= EXERCISE =
Without including any pictures, write out all the records word for word.

*** DATA PROVIDED Section Begins ***

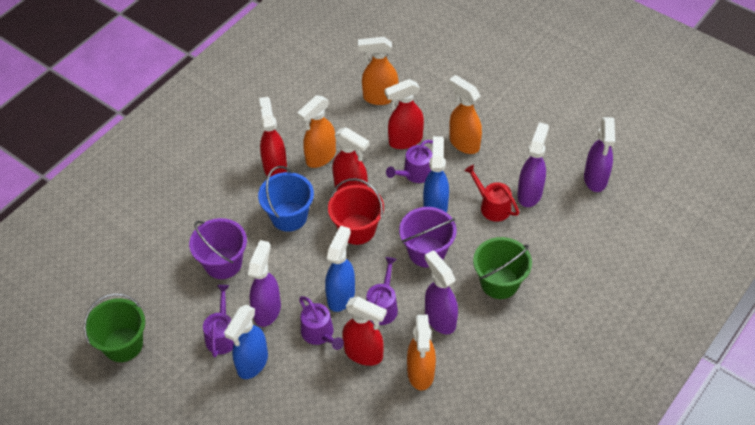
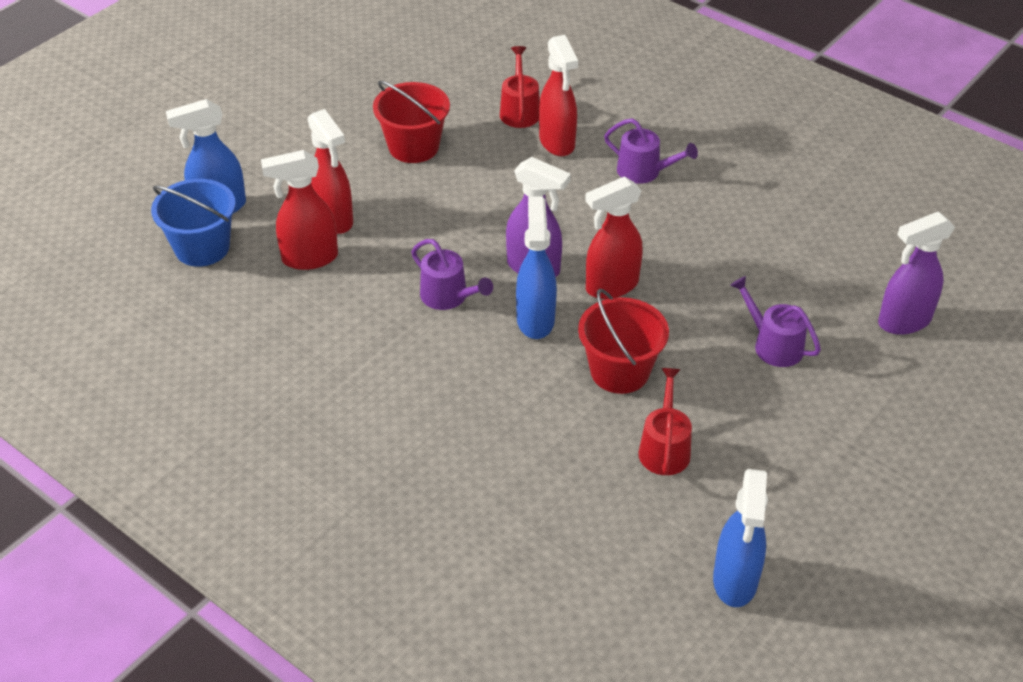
green bucket: 2 -> 0
orange spray bottle: 4 -> 0
purple bucket: 2 -> 0
purple spray bottle: 4 -> 2
purple watering can: 4 -> 3
red bucket: 1 -> 2
red watering can: 1 -> 2

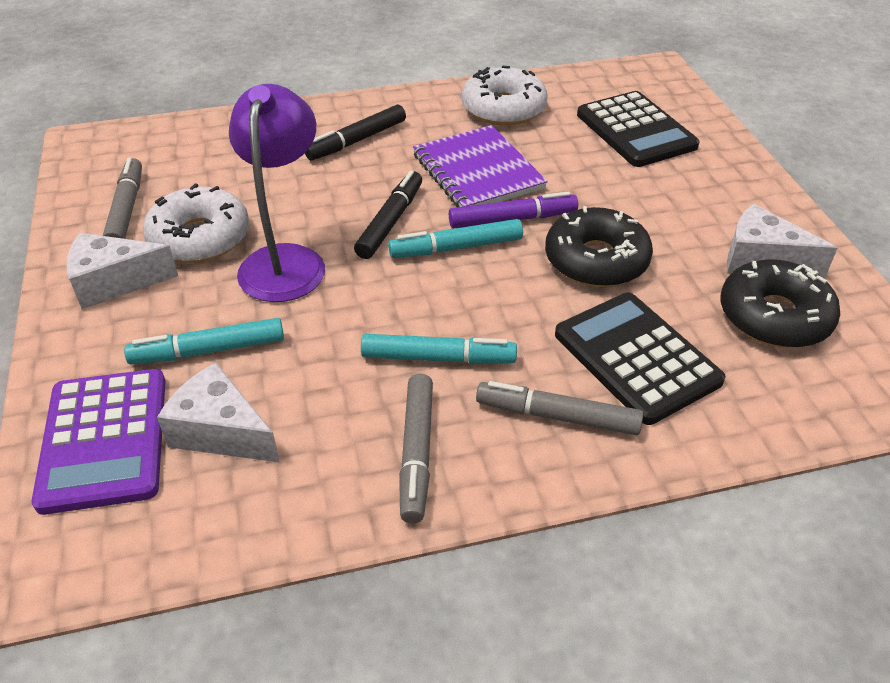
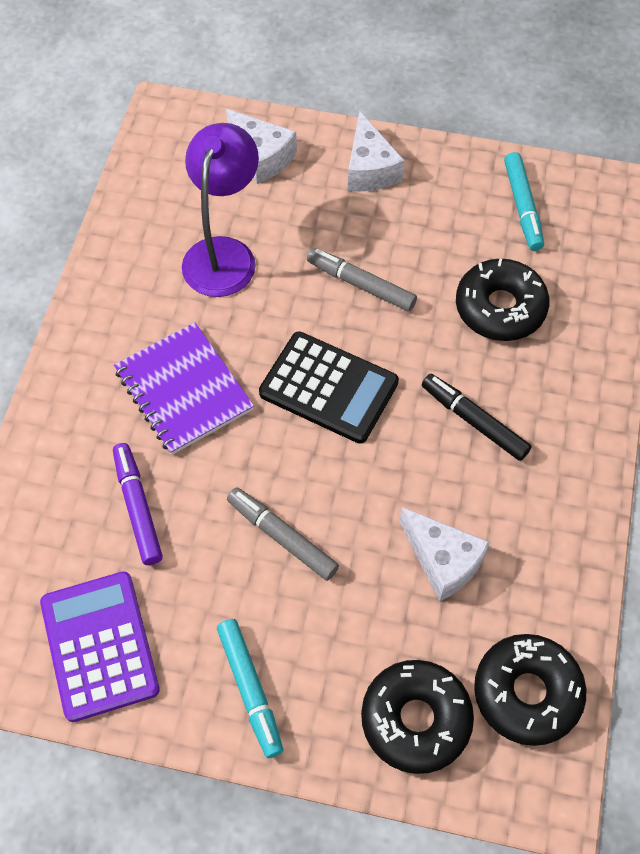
black calculator: 2 -> 1
black donut: 2 -> 3
black marker: 2 -> 1
grey marker: 3 -> 2
turquoise marker: 3 -> 2
white donut: 2 -> 0

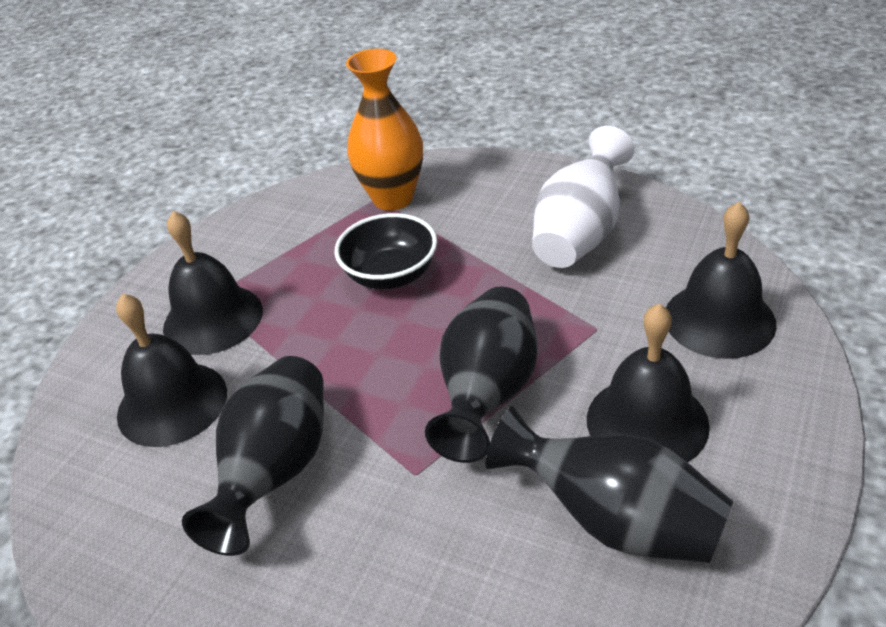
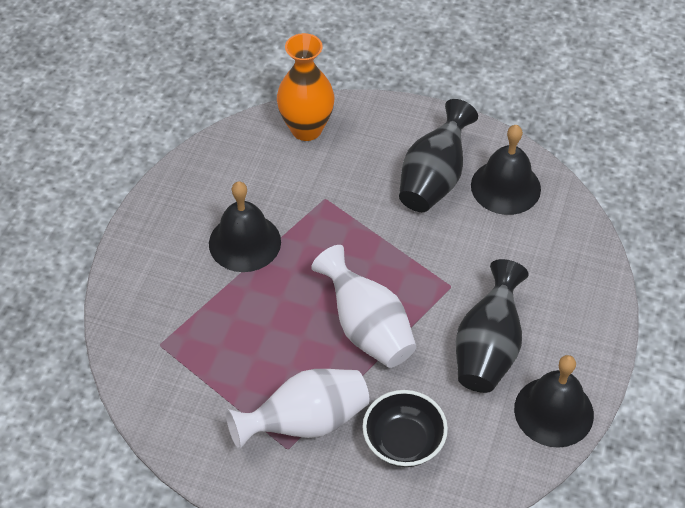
black bell: 4 -> 3
black vase: 3 -> 2
white vase: 1 -> 2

*** DATA PROVIDED Section Ends ***

= OUTPUT FOR THIS TASK =
green bucket: 2 -> 0
orange spray bottle: 4 -> 0
purple bucket: 2 -> 0
purple spray bottle: 4 -> 2
purple watering can: 4 -> 3
red bucket: 1 -> 2
red watering can: 1 -> 2

black calculator: 2 -> 1
black donut: 2 -> 3
black marker: 2 -> 1
grey marker: 3 -> 2
turquoise marker: 3 -> 2
white donut: 2 -> 0

black bell: 4 -> 3
black vase: 3 -> 2
white vase: 1 -> 2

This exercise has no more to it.